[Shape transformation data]
===

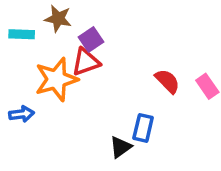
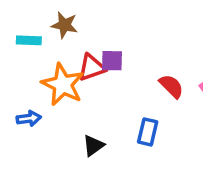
purple square: (91, 39) -> (112, 61), moved, turned 35
orange star: (56, 79) -> (63, 84), turned -30
black triangle: (121, 147) -> (93, 146), moved

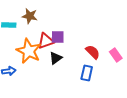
blue rectangle: (148, 132) -> (87, 73), moved
black triangle: (93, 146) -> (56, 58), moved

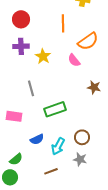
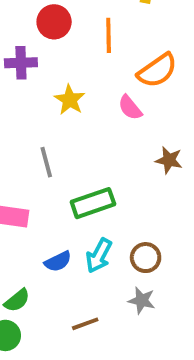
red circle: (21, 19) -> (54, 22), moved
purple cross: (21, 46) -> (21, 63), moved
cyan arrow: (58, 146) -> (99, 256), moved

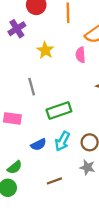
purple cross: (21, 63) -> (17, 29), turned -30
pink semicircle: (130, 108) -> (81, 55), turned 35

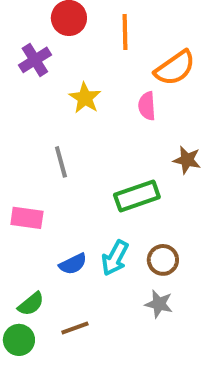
green rectangle: (59, 111) -> (137, 196), moved
brown line: (54, 181) -> (75, 328), moved

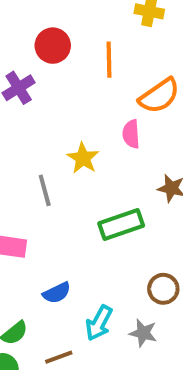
yellow star: (85, 98) -> (83, 158), moved
cyan arrow: (115, 258) -> (99, 323), moved
brown circle: (163, 260) -> (163, 289), moved

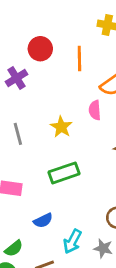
gray line: (45, 190) -> (18, 134), moved
green rectangle: (121, 224) -> (64, 173), moved

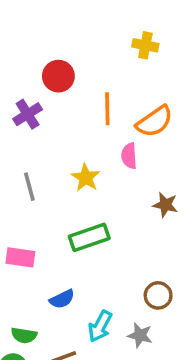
orange line: (79, 58) -> (107, 109), moved
green semicircle: (14, 248) -> (24, 335), turned 48

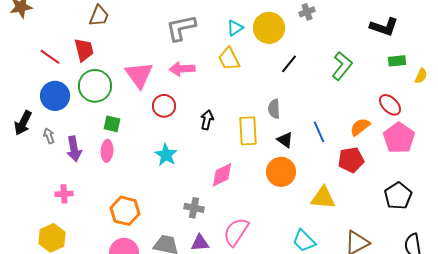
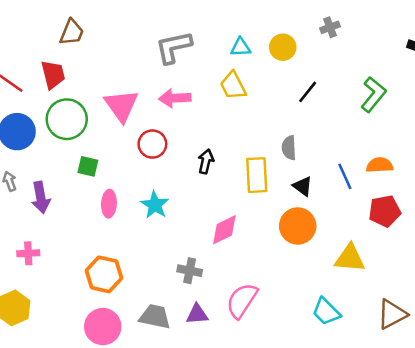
cyan triangle: (235, 28) -> (241, 47), turned 30
yellow circle: (269, 28) -> (283, 47), size x0.7
orange semicircle: (360, 127) -> (380, 165), moved, turned 35
pink ellipse: (107, 151) -> (109, 204), moved

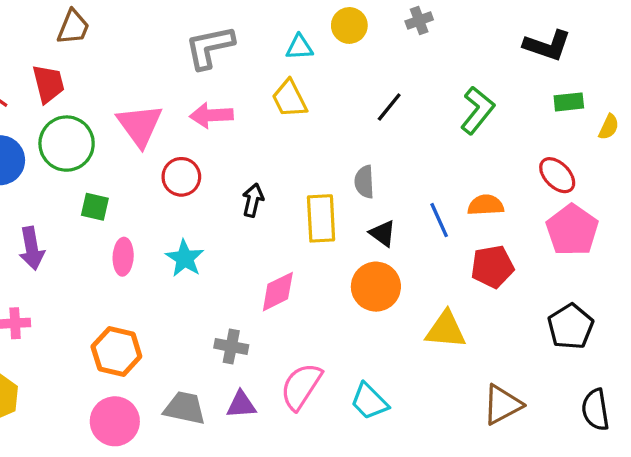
yellow circle: (283, 47) -> (349, 25), moved
cyan trapezoid: (326, 312) -> (369, 401), moved

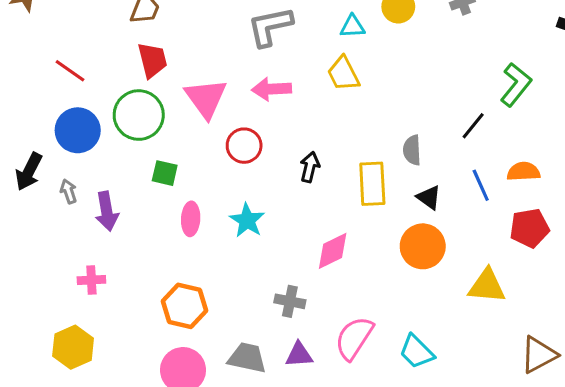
red trapezoid: (48, 84) -> (152, 60), moved
black line: (389, 107) -> (473, 126), moved

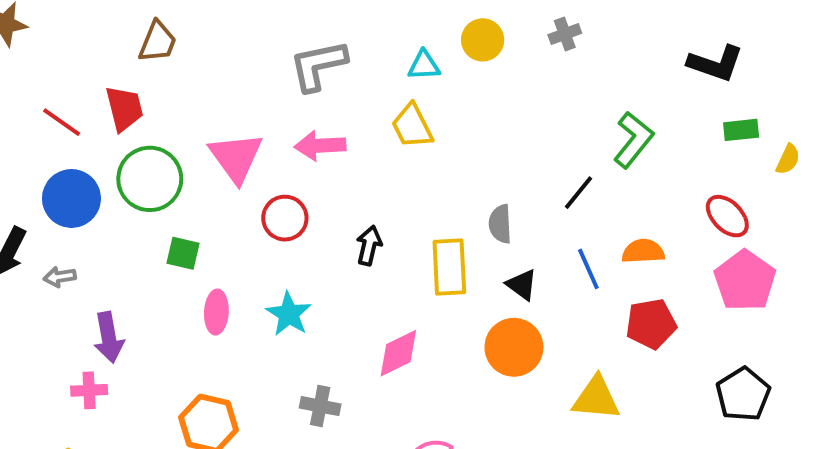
red trapezoid: (152, 60) -> (124, 108), moved
gray arrow: (68, 191) -> (60, 277), turned -80
purple arrow: (107, 211) -> (109, 337), moved
gray cross: (290, 301) -> (320, 406), moved

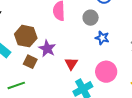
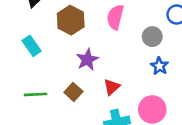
brown hexagon: (26, 36) -> (71, 20), moved
brown square: (30, 62) -> (73, 92), moved

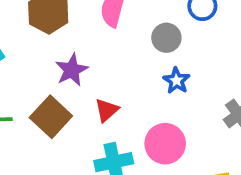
brown square: (73, 92) -> (51, 117), size x1.5

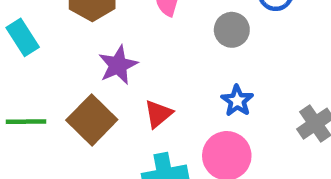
blue star: (176, 81) -> (237, 101), moved

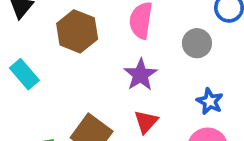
purple star: (118, 65) -> (141, 75), moved

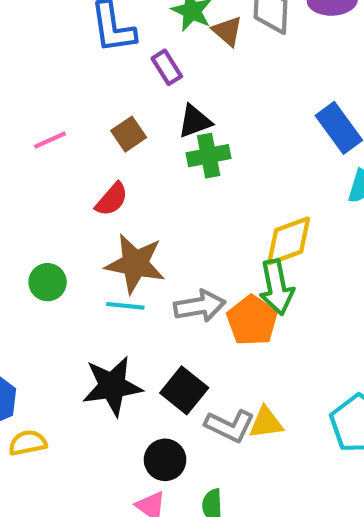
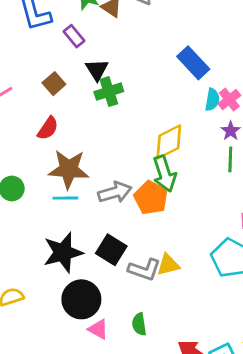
black triangle: (195, 121) -> (97, 70), turned -35
black circle: (165, 460) -> (81, 299), moved, size x1.4

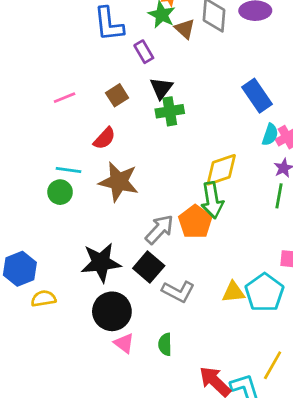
gray arrow: (115, 192) -> (160, 229), moved, turned -40
cyan line: (65, 198) -> (68, 170), moved
yellow triangle: (168, 265) -> (233, 292), moved

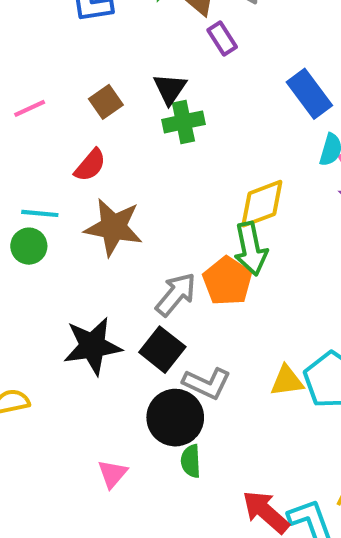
purple rectangle: (144, 52) -> (222, 39), moved
black circle: (112, 311) -> (175, 418), moved
pink triangle: (124, 343) -> (112, 474), moved, turned 35

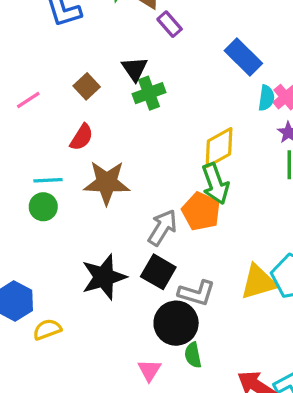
yellow triangle: (287, 381) -> (258, 282), size x1.4
pink triangle: (112, 474) -> (149, 370), moved

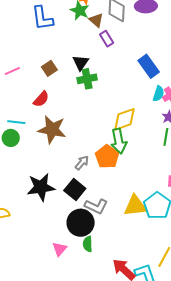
gray arrow: (163, 228) -> (82, 163), size x0.7

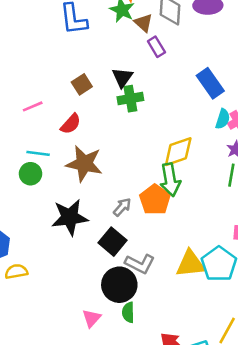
pink line: (12, 71) -> (33, 106), moved
black star: (41, 187) -> (70, 217), moved

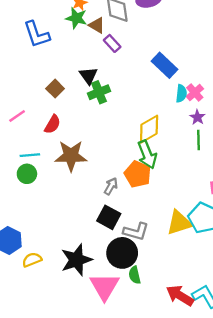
black star: (70, 217) -> (76, 260), moved
pink triangle: (92, 318) -> (104, 286), size x1.8

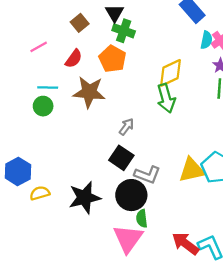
green cross: (99, 92) -> (124, 31), turned 35
orange pentagon: (138, 174) -> (113, 59), moved
pink triangle: (104, 286) -> (128, 239), moved

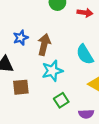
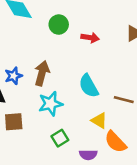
blue star: (21, 38) -> (13, 76), moved

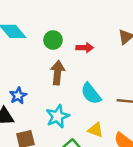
brown arrow: (42, 73) -> (58, 73), moved
yellow triangle: (99, 121) -> (96, 130), moved

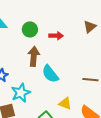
cyan semicircle: (91, 94) -> (50, 74), moved
cyan star: (58, 116) -> (21, 93), moved

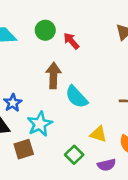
green circle: (30, 29) -> (45, 30), moved
red arrow: (56, 36) -> (71, 41), moved, turned -128

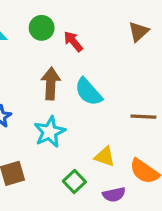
cyan semicircle: (76, 97) -> (88, 92), moved
cyan star: (40, 124) -> (50, 132), moved

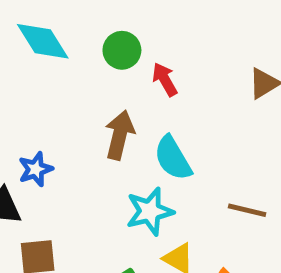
cyan star: (50, 132) -> (150, 211), moved

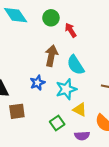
blue star: (35, 169) -> (37, 83), moved

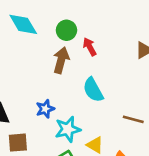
brown arrow: (51, 56) -> (61, 60), moved
cyan star: (66, 89) -> (68, 129), moved

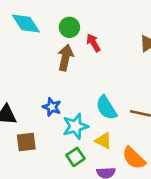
cyan semicircle: (93, 90) -> (106, 108), moved
blue star: (45, 109) -> (52, 107), turned -30

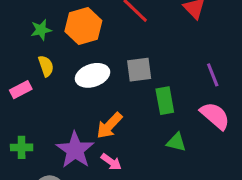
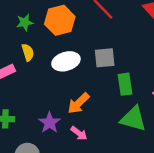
green triangle: (176, 142) -> (133, 119), size x1.6
purple star: (75, 150) -> (50, 123), size x0.7

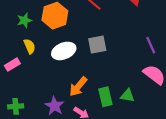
green rectangle: (125, 84) -> (105, 97), moved
green triangle: (133, 119) -> (127, 96), size x0.6

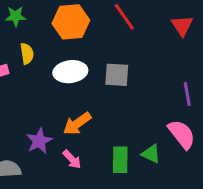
green star: (24, 20) -> (16, 16), moved
green triangle: (127, 96) -> (151, 154), moved
green rectangle: (105, 97) -> (120, 160), moved

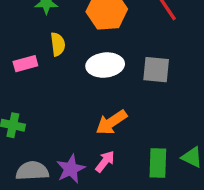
purple star: (39, 141) -> (71, 169), moved
pink arrow: (72, 159) -> (105, 161), turned -100

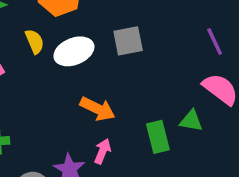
yellow semicircle: (58, 44) -> (35, 41), moved
orange arrow: (111, 122) -> (98, 109), turned -104

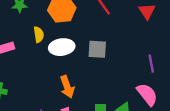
orange arrow: (98, 109) -> (67, 87), turned 30

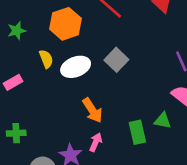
gray square: (97, 49) -> (116, 60), turned -36

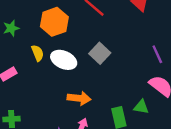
white ellipse: (76, 67) -> (64, 60), turned 45
orange arrow: (92, 110) -> (79, 98), turned -50

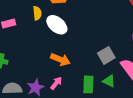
gray square: (100, 53) -> (106, 55), moved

===

_WORK TO BE COMPLETED_
In the records above, find every line containing the word "trapezoid" and show it.

_ANSWER FOR THIS EXERCISE_
cyan trapezoid: (326, 312) -> (369, 401), moved
red trapezoid: (48, 84) -> (152, 60), moved
red trapezoid: (152, 60) -> (124, 108), moved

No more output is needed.